» AVAILABLE DATA:
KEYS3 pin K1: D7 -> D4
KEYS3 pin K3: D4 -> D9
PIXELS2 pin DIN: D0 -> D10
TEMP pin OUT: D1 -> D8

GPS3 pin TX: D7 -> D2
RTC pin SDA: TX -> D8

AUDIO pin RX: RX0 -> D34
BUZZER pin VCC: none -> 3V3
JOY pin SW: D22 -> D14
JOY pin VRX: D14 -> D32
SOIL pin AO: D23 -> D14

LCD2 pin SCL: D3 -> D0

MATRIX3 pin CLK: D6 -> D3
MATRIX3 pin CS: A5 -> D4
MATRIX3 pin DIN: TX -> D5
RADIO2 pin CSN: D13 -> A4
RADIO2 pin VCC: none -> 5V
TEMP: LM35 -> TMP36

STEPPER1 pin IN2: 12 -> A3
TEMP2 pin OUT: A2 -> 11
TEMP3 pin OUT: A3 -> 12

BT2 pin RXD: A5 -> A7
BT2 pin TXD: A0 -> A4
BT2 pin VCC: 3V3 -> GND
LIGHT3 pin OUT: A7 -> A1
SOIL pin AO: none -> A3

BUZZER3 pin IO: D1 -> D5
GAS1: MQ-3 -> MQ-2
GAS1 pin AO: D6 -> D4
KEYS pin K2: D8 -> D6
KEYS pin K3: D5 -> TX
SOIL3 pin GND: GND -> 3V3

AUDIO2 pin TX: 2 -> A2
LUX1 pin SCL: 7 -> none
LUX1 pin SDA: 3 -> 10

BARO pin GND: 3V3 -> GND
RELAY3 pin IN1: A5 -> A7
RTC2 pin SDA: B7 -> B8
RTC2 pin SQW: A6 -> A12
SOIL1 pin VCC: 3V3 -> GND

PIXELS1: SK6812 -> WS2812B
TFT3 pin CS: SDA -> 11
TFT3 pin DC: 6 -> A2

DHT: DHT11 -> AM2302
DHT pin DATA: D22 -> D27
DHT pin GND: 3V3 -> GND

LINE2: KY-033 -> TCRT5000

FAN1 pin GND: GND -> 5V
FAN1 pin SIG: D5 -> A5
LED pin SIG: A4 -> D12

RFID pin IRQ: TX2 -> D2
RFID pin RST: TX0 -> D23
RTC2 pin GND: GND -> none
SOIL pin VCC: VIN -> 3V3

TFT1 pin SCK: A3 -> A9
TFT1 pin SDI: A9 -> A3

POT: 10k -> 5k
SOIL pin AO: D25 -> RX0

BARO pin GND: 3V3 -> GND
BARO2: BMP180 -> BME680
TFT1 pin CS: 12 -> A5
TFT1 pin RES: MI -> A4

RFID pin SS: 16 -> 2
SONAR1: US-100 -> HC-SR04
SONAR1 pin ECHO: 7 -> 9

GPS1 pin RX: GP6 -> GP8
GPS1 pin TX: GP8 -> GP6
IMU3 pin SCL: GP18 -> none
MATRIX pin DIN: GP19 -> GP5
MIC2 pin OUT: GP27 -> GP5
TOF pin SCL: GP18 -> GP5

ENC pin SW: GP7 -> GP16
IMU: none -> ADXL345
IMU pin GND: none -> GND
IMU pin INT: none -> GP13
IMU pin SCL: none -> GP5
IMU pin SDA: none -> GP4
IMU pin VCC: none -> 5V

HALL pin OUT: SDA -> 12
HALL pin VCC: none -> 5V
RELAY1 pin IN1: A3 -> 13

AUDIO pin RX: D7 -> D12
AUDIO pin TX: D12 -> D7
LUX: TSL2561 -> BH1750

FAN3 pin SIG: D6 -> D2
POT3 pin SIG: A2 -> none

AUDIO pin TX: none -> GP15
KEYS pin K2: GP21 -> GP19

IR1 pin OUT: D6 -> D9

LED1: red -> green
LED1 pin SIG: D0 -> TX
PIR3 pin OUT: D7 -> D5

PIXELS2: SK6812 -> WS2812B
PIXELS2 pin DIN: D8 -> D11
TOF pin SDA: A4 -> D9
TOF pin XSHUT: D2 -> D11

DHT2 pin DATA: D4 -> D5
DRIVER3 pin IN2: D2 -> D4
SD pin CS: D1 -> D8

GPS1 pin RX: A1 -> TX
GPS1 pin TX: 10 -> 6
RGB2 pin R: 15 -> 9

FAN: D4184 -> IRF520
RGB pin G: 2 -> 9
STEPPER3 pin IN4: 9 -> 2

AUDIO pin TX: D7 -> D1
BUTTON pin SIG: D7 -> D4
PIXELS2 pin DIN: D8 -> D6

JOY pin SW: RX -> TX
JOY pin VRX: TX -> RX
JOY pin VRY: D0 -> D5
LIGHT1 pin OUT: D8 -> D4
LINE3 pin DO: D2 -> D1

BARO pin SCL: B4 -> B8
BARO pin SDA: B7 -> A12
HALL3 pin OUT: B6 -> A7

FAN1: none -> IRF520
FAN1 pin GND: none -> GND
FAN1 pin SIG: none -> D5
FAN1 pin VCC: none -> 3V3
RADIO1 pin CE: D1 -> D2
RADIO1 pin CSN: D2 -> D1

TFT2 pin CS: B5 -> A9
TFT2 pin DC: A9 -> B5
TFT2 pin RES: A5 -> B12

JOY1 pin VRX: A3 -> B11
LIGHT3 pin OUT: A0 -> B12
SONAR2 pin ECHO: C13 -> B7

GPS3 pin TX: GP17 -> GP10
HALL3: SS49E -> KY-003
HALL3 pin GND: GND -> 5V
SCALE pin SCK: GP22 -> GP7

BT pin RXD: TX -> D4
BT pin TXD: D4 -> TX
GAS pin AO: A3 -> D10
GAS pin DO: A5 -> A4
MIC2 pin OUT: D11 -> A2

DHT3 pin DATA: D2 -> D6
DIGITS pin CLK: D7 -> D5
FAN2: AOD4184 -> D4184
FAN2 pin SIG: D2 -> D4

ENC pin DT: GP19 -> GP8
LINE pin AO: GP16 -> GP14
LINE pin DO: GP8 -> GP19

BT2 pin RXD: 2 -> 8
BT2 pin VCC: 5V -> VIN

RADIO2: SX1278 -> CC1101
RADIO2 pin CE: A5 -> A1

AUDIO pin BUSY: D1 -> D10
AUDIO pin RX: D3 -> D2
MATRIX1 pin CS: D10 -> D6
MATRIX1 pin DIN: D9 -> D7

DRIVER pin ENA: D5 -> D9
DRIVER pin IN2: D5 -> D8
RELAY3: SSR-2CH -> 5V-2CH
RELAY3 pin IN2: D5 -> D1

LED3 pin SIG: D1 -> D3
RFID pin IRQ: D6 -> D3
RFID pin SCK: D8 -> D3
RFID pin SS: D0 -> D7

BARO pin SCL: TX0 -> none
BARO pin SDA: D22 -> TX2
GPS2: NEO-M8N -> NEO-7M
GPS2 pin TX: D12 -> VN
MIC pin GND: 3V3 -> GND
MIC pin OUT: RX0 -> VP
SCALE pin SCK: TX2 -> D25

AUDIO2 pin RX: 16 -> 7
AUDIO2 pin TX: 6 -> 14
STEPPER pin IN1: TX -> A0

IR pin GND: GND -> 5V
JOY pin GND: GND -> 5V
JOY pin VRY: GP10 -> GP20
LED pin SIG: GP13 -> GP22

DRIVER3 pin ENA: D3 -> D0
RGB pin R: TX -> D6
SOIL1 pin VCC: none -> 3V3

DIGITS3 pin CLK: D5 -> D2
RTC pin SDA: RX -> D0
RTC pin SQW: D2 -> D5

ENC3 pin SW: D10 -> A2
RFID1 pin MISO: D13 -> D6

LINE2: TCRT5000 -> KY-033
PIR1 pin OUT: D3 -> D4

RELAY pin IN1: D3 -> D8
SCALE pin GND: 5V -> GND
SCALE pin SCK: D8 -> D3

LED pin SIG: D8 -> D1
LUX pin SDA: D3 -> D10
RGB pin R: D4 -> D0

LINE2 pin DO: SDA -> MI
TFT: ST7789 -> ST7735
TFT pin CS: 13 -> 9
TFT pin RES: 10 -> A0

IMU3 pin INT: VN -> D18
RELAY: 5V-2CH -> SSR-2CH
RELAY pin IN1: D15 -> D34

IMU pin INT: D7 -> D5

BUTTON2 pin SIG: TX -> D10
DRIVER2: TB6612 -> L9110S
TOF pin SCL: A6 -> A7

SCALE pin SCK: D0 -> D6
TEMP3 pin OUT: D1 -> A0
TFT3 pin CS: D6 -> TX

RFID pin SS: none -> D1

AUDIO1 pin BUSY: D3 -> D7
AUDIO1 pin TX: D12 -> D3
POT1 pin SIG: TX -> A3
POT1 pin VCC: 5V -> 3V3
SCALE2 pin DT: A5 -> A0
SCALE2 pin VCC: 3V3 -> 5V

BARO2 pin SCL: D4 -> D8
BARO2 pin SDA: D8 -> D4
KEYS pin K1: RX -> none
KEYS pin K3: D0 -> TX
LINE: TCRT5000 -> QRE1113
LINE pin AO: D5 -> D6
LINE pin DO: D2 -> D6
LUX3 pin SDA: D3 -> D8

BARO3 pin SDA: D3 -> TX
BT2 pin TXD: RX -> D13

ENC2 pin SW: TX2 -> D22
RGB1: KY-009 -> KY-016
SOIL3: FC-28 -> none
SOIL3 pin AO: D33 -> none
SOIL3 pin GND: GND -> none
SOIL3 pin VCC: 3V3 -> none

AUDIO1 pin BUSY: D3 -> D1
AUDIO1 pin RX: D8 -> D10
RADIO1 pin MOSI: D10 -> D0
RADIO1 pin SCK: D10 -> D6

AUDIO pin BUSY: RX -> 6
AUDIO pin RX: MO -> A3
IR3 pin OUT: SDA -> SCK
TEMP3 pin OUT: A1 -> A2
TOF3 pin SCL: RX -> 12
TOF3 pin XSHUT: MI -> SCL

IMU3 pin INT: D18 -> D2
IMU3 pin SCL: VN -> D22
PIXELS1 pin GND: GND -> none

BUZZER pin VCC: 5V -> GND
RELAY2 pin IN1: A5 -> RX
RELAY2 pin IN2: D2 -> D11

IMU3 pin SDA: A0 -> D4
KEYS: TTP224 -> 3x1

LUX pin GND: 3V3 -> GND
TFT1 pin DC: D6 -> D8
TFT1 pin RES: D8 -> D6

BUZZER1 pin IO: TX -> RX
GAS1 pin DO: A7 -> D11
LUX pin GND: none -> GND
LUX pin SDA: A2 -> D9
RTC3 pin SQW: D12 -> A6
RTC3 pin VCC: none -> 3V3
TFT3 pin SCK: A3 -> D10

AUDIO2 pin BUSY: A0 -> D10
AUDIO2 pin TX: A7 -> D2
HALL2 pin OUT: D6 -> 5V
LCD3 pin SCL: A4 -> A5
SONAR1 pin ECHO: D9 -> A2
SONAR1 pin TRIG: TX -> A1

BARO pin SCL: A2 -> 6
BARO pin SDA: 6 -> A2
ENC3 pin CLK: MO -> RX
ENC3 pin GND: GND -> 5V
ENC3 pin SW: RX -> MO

» ABOUT THIS TASK:
Using the entries above, give again exactly the lines from the line holding "KEYS pin K2: GP21 -> GP19" through the line holding "SONAR2 pin ECHO: C13 -> B7". Include both end lines and nothing else.

» YOUR RESPONSE:
KEYS pin K2: GP21 -> GP19

IR1 pin OUT: D6 -> D9

LED1: red -> green
LED1 pin SIG: D0 -> TX
PIR3 pin OUT: D7 -> D5

PIXELS2: SK6812 -> WS2812B
PIXELS2 pin DIN: D8 -> D11
TOF pin SDA: A4 -> D9
TOF pin XSHUT: D2 -> D11

DHT2 pin DATA: D4 -> D5
DRIVER3 pin IN2: D2 -> D4
SD pin CS: D1 -> D8

GPS1 pin RX: A1 -> TX
GPS1 pin TX: 10 -> 6
RGB2 pin R: 15 -> 9

FAN: D4184 -> IRF520
RGB pin G: 2 -> 9
STEPPER3 pin IN4: 9 -> 2

AUDIO pin TX: D7 -> D1
BUTTON pin SIG: D7 -> D4
PIXELS2 pin DIN: D8 -> D6

JOY pin SW: RX -> TX
JOY pin VRX: TX -> RX
JOY pin VRY: D0 -> D5
LIGHT1 pin OUT: D8 -> D4
LINE3 pin DO: D2 -> D1

BARO pin SCL: B4 -> B8
BARO pin SDA: B7 -> A12
HALL3 pin OUT: B6 -> A7

FAN1: none -> IRF520
FAN1 pin GND: none -> GND
FAN1 pin SIG: none -> D5
FAN1 pin VCC: none -> 3V3
RADIO1 pin CE: D1 -> D2
RADIO1 pin CSN: D2 -> D1

TFT2 pin CS: B5 -> A9
TFT2 pin DC: A9 -> B5
TFT2 pin RES: A5 -> B12

JOY1 pin VRX: A3 -> B11
LIGHT3 pin OUT: A0 -> B12
SONAR2 pin ECHO: C13 -> B7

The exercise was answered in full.